- [Problem]: Copy the listing exactly, please, and keep every picture out of it.

(Beginning of Input records)

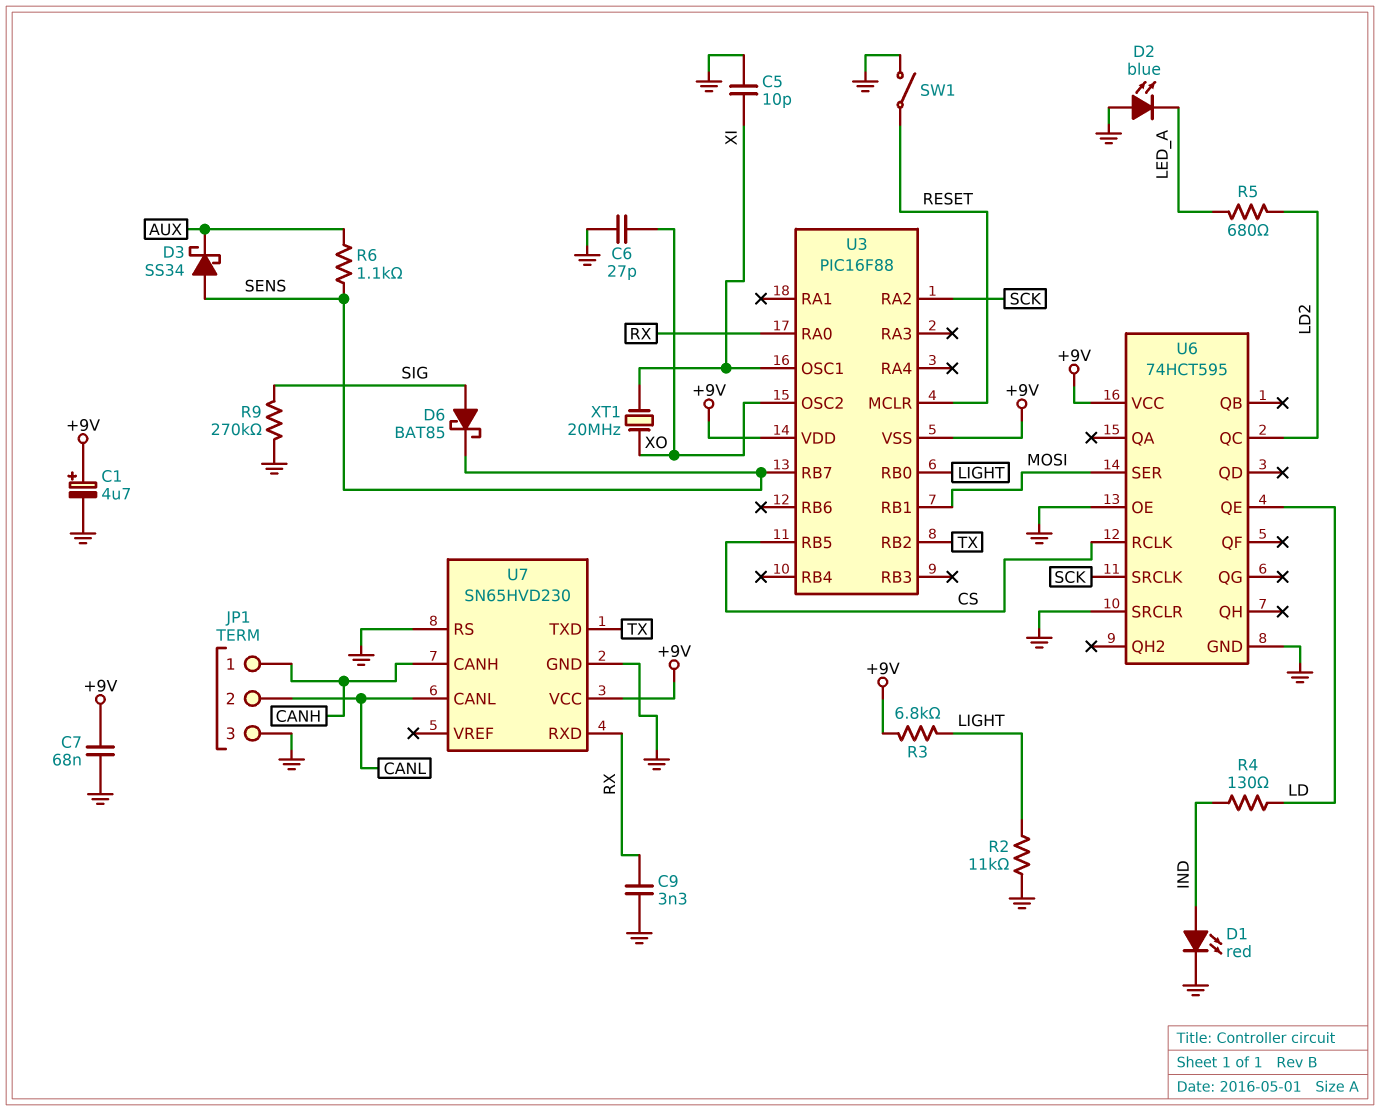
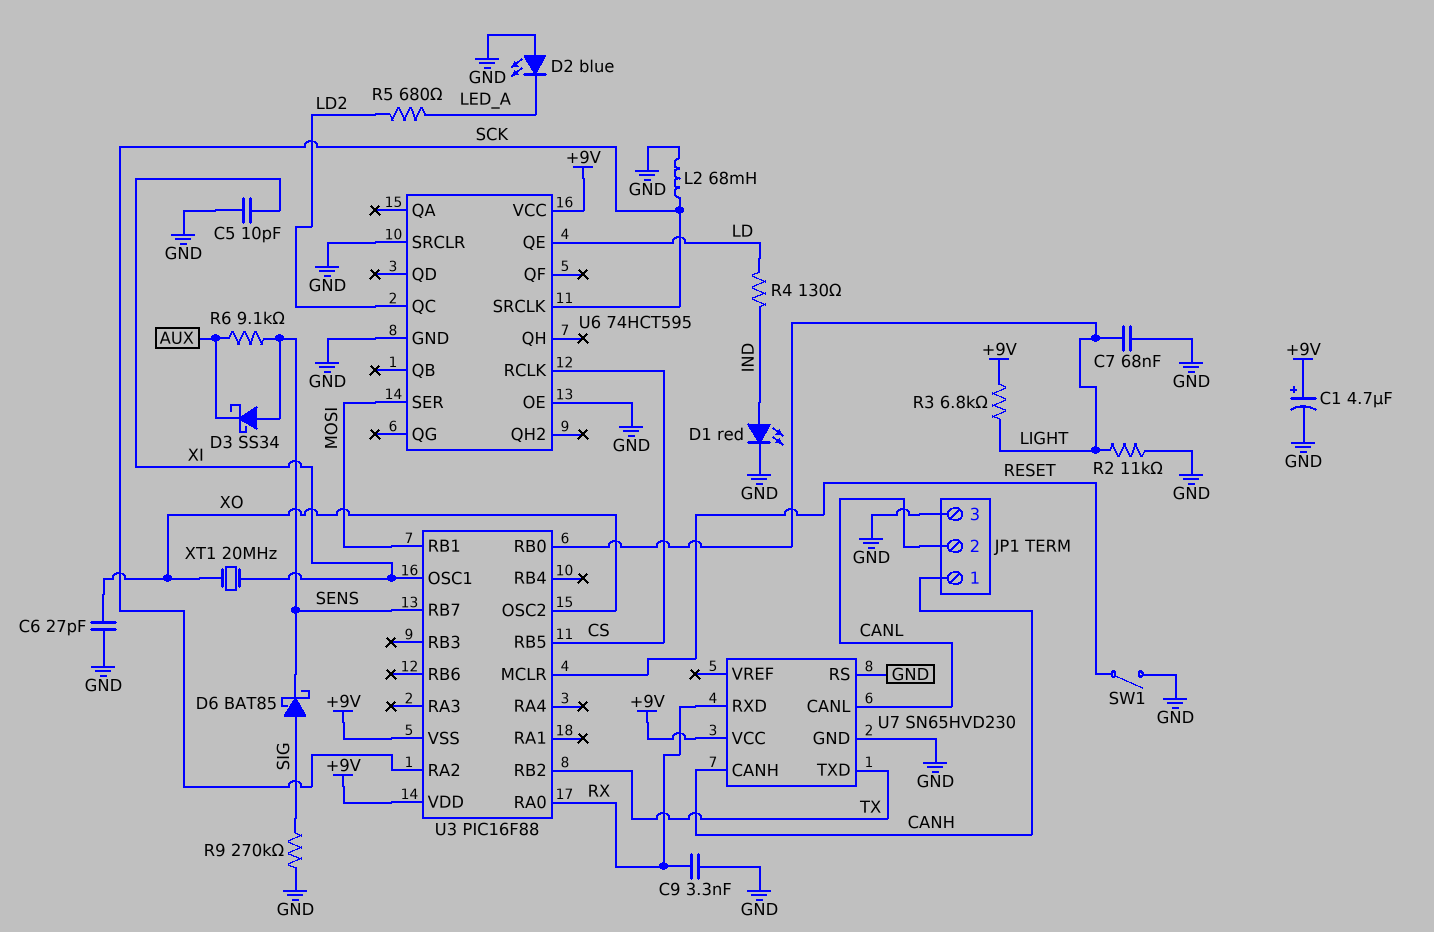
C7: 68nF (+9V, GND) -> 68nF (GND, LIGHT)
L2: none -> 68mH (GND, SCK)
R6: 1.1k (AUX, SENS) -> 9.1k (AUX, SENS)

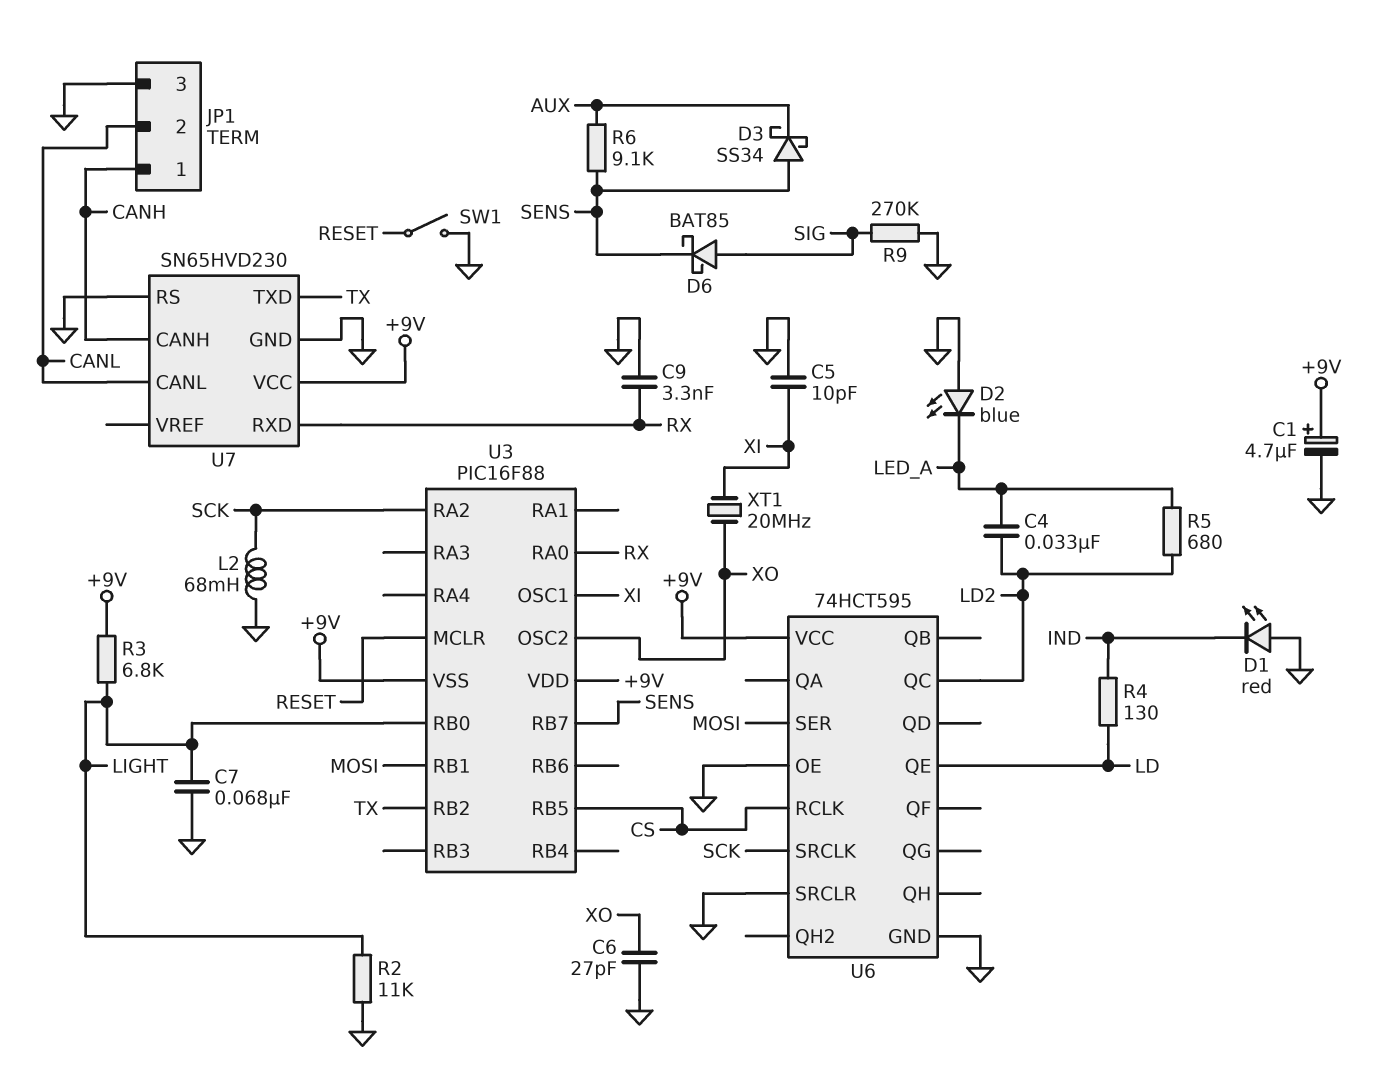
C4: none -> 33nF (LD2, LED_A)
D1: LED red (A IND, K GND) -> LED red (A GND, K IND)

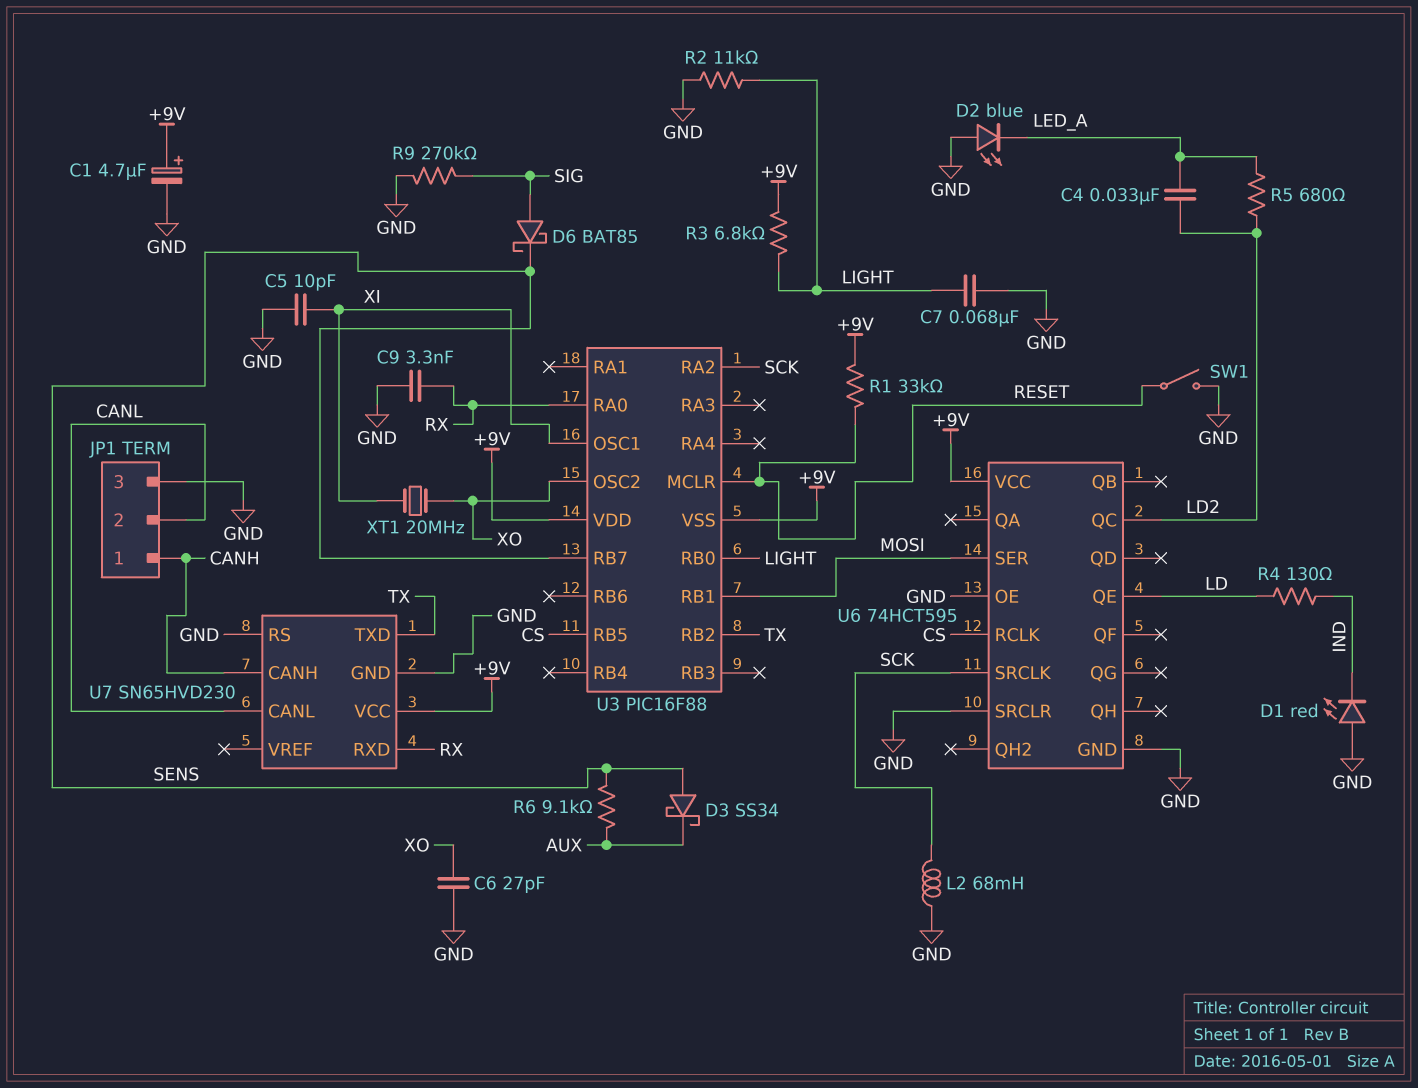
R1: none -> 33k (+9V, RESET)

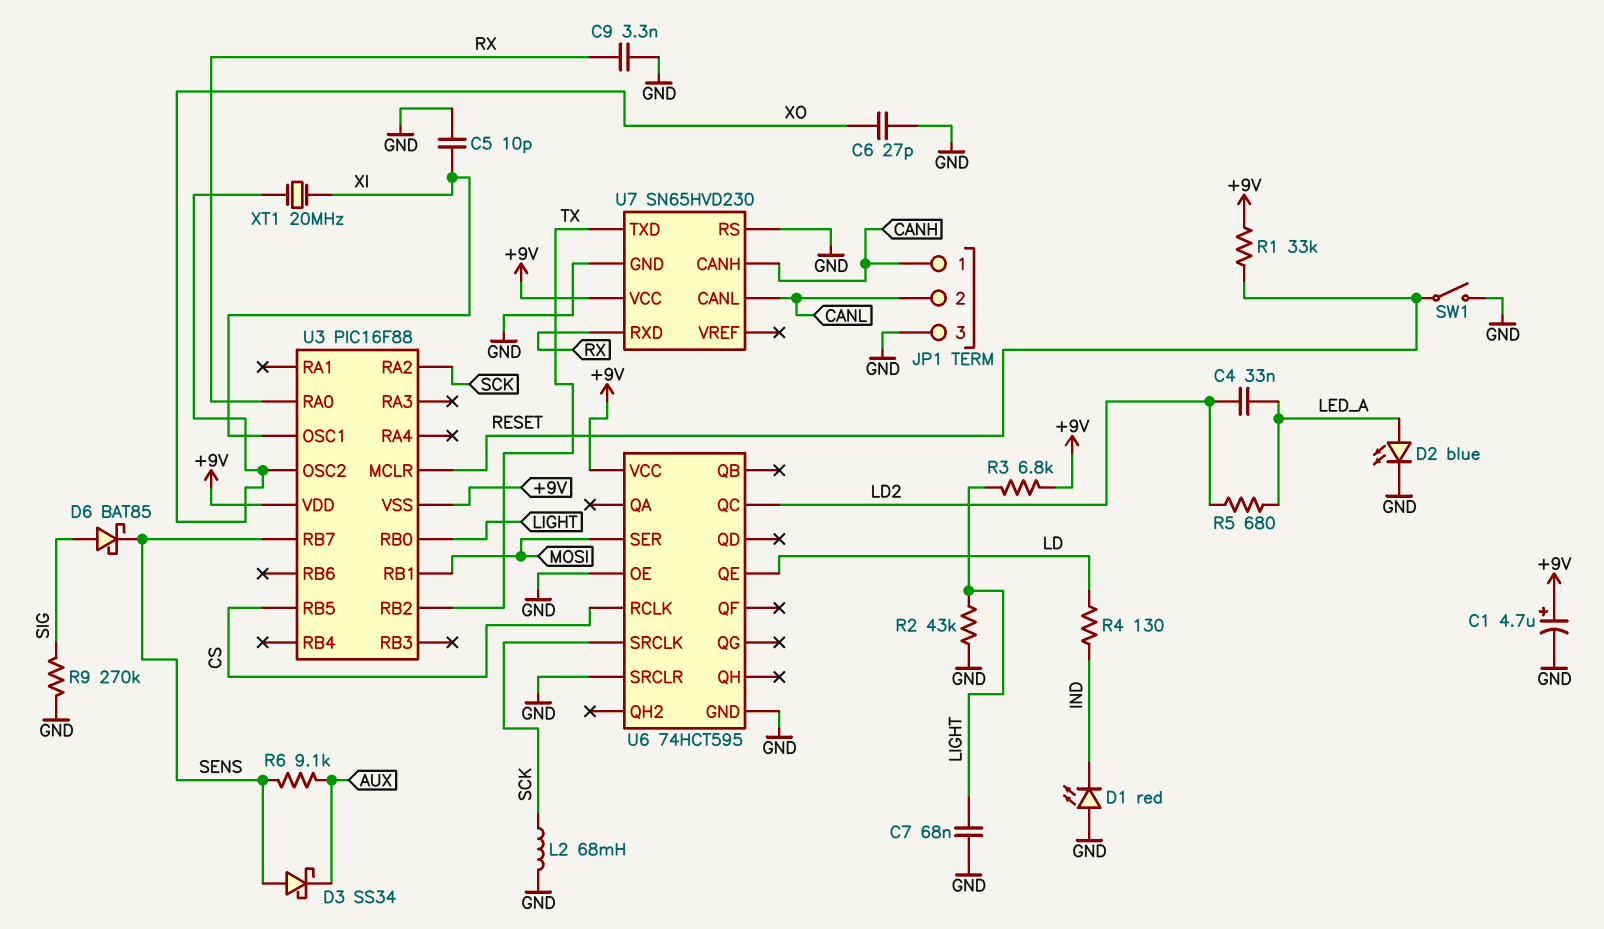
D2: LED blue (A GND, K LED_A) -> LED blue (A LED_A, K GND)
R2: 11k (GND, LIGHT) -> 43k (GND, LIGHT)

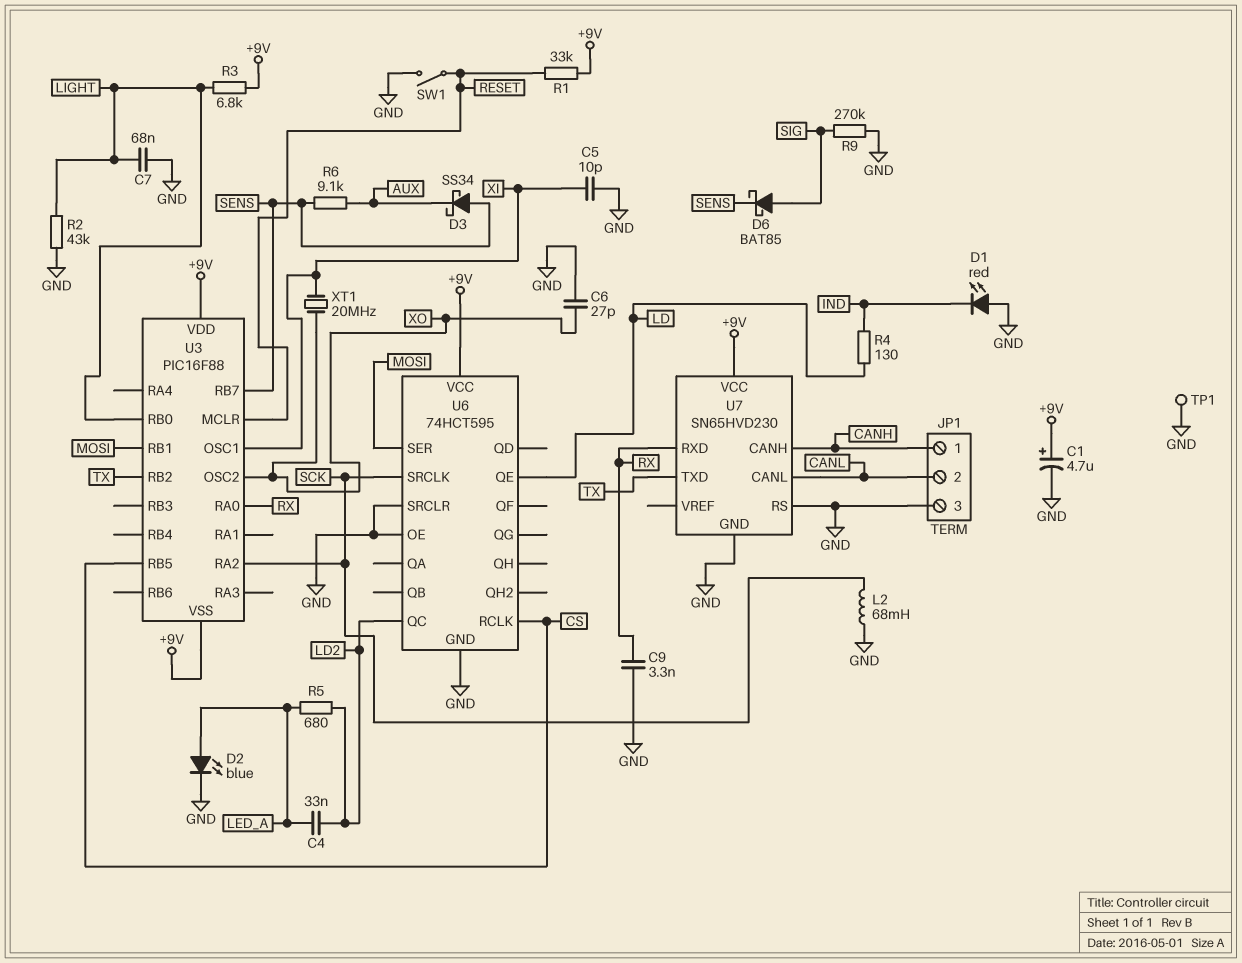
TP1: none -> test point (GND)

(End of Input records)

- [Answer below]:
C7: 68nF (+9V, GND) -> 68nF (GND, LIGHT)
L2: none -> 68mH (GND, SCK)
R6: 1.1k (AUX, SENS) -> 9.1k (AUX, SENS)

C4: none -> 33nF (LD2, LED_A)
D1: LED red (A IND, K GND) -> LED red (A GND, K IND)

R1: none -> 33k (+9V, RESET)

D2: LED blue (A GND, K LED_A) -> LED blue (A LED_A, K GND)
R2: 11k (GND, LIGHT) -> 43k (GND, LIGHT)

TP1: none -> test point (GND)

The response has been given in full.